**Dataset excerpt**.

····················

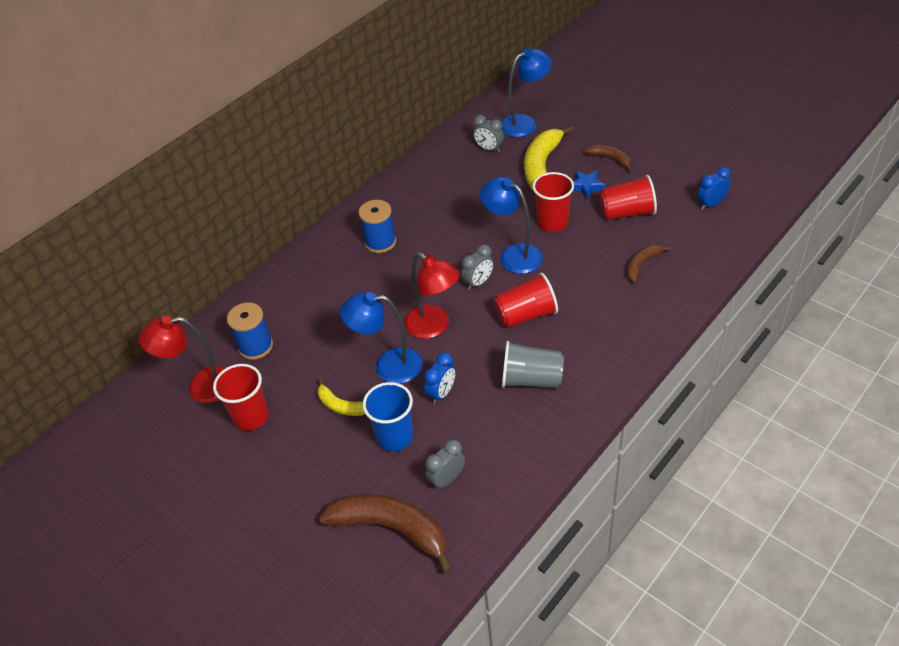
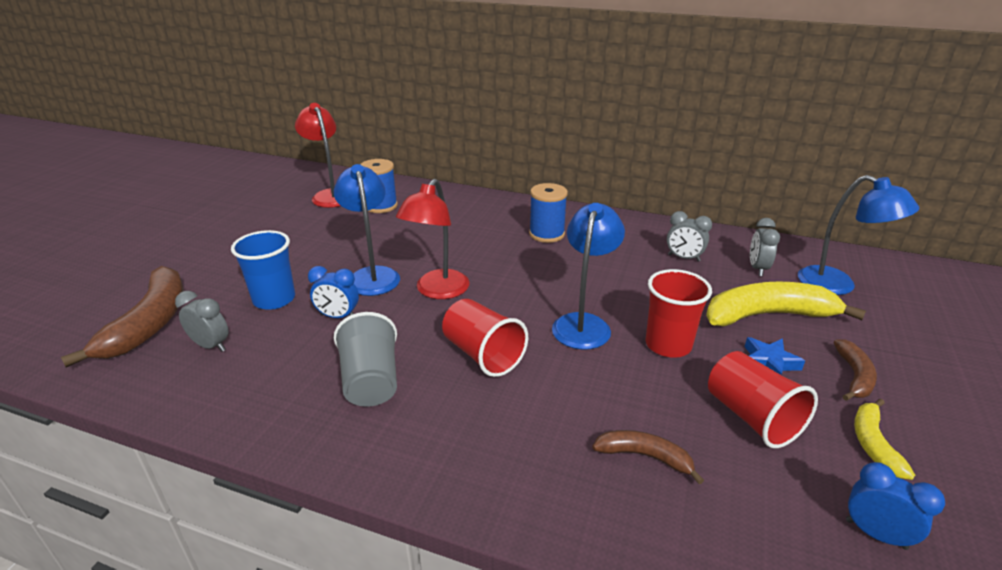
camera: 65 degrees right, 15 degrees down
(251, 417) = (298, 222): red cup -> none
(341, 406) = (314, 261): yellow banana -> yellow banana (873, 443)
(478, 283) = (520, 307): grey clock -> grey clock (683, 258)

····················

Nothing but the lines from the one with "(341, 406) = (314, 261): yellow" through the end of the data above should be repeated, each exactly as it stands.

**Exercise result**.
(341, 406) = (314, 261): yellow banana -> yellow banana (873, 443)
(478, 283) = (520, 307): grey clock -> grey clock (683, 258)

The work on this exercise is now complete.